Work required -
Lay out the entries below as a Markdown table with the columns Row and Line. Number each row and give one line per row, leaving out the blank lines and the picture lines.

****************************************

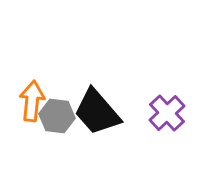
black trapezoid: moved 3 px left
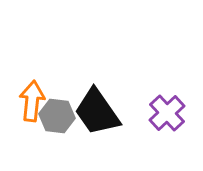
black trapezoid: rotated 6 degrees clockwise
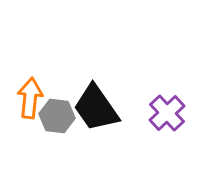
orange arrow: moved 2 px left, 3 px up
black trapezoid: moved 1 px left, 4 px up
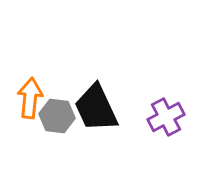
black trapezoid: rotated 10 degrees clockwise
purple cross: moved 1 px left, 4 px down; rotated 15 degrees clockwise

****************************************

Expected output -
| Row | Line |
|---|---|
| 1 | black trapezoid: moved 3 px left |
| 2 | black trapezoid: rotated 6 degrees clockwise |
| 3 | orange arrow: moved 2 px left, 3 px up |
| 4 | black trapezoid: moved 1 px left, 4 px up |
| 5 | black trapezoid: rotated 10 degrees clockwise |
| 6 | purple cross: moved 1 px left, 4 px down; rotated 15 degrees clockwise |